*Work task*. Keep the images out while you set down the data exactly.

*Supplied information*.
╭──
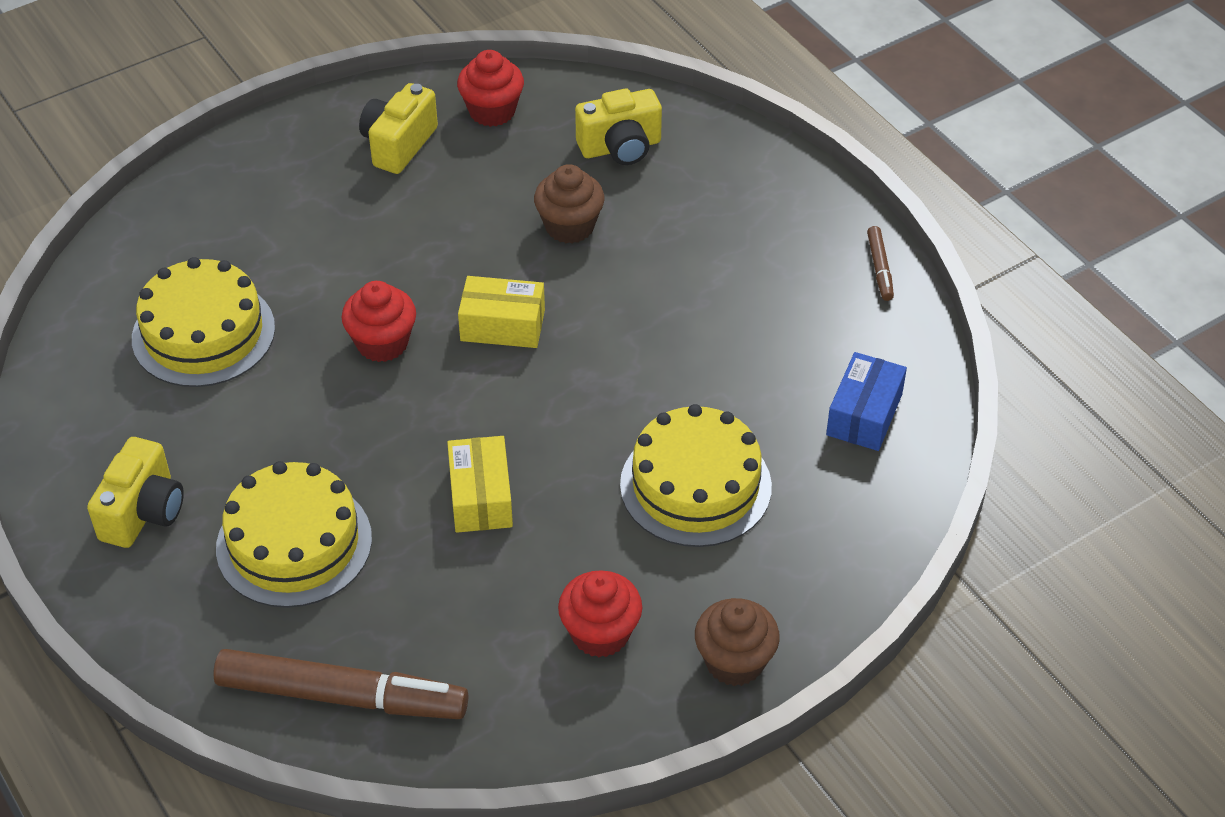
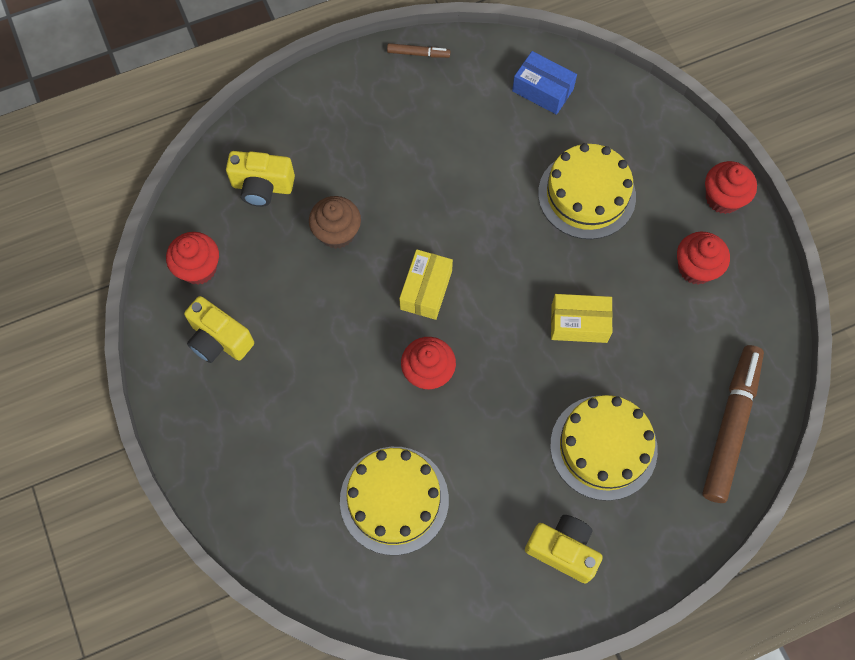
camera: 80 degrees left, 20 degrees up
(620, 147) = (262, 187): yellow camera -> yellow camera turned 105 degrees clockwise
(734, 661) = (723, 198): brown cupcake -> red cupcake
╰──
*Result of the task*.
camera: 80 degrees left, 20 degrees up
(620, 147) = (262, 187): yellow camera -> yellow camera turned 105 degrees clockwise
(734, 661) = (723, 198): brown cupcake -> red cupcake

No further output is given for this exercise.